→ Requirement:
For the word "blue", return each line of the data in which it occurs.

Scene change data
-- Opening Marker --

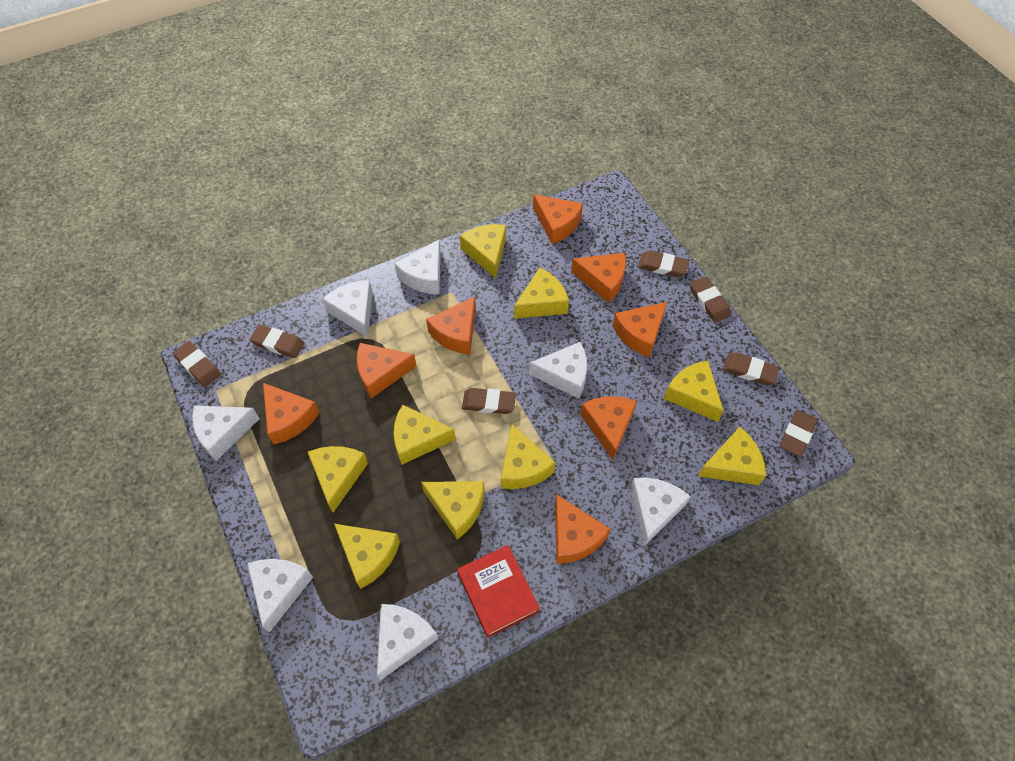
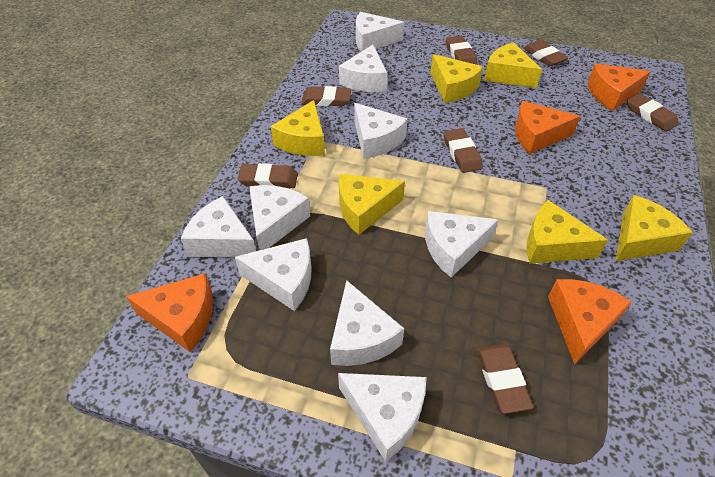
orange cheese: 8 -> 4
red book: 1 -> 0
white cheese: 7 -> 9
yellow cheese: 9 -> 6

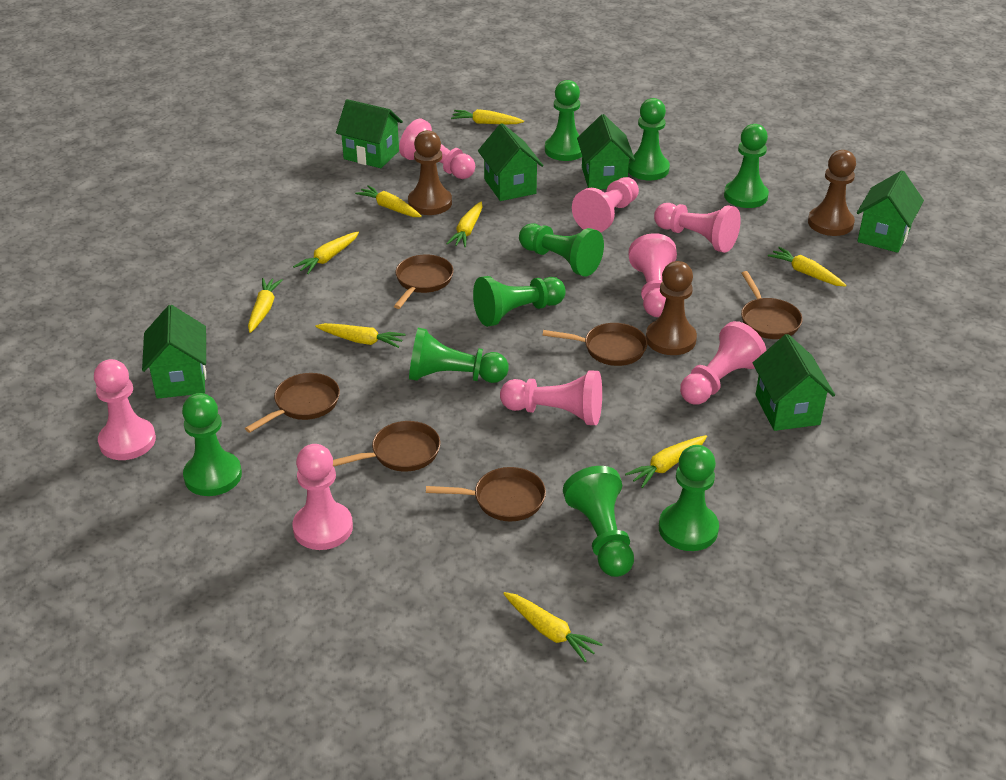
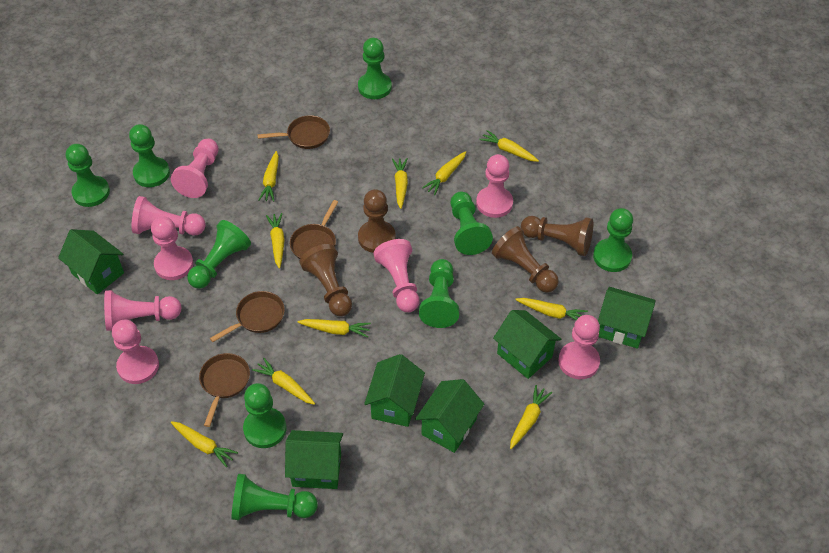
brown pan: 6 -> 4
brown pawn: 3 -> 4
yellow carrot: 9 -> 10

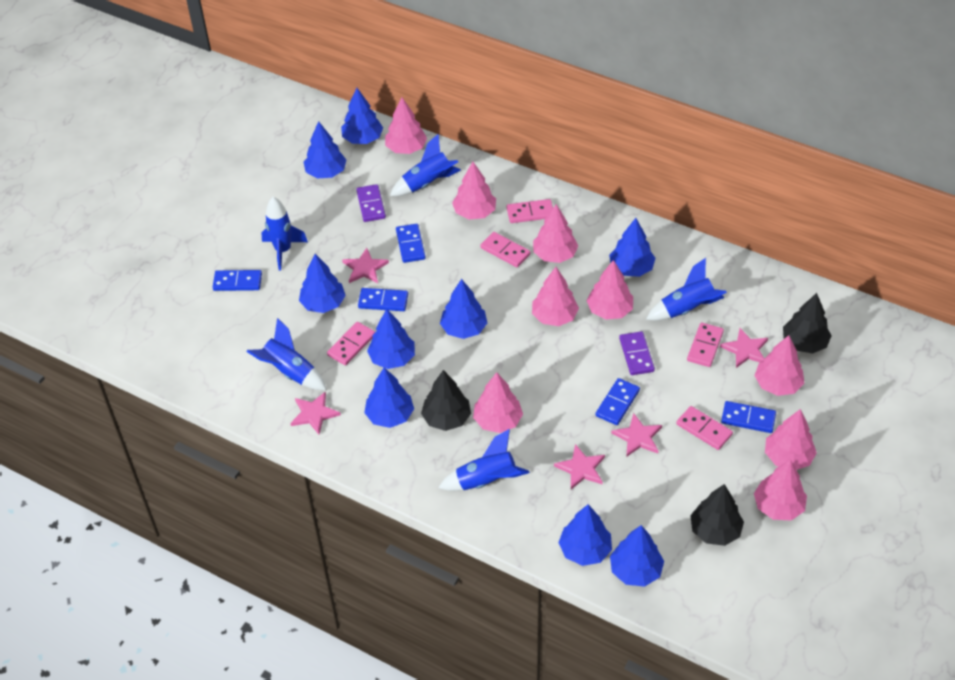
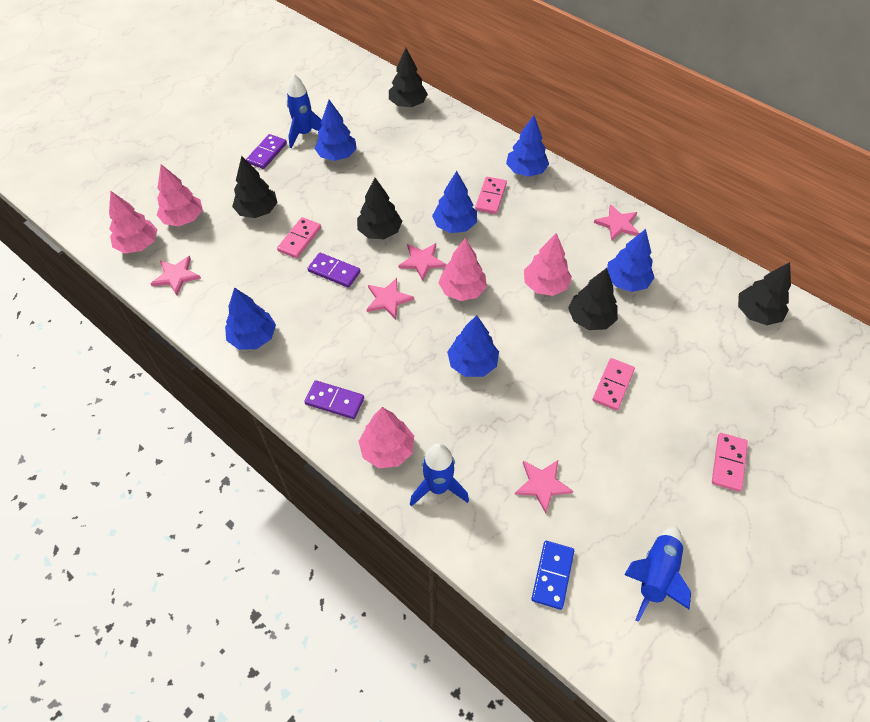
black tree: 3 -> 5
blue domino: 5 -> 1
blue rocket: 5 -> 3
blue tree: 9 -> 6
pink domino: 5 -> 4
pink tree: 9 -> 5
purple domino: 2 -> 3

-- Closing Marker --

→ Task response:
blue domino: 5 -> 1
blue rocket: 5 -> 3
blue tree: 9 -> 6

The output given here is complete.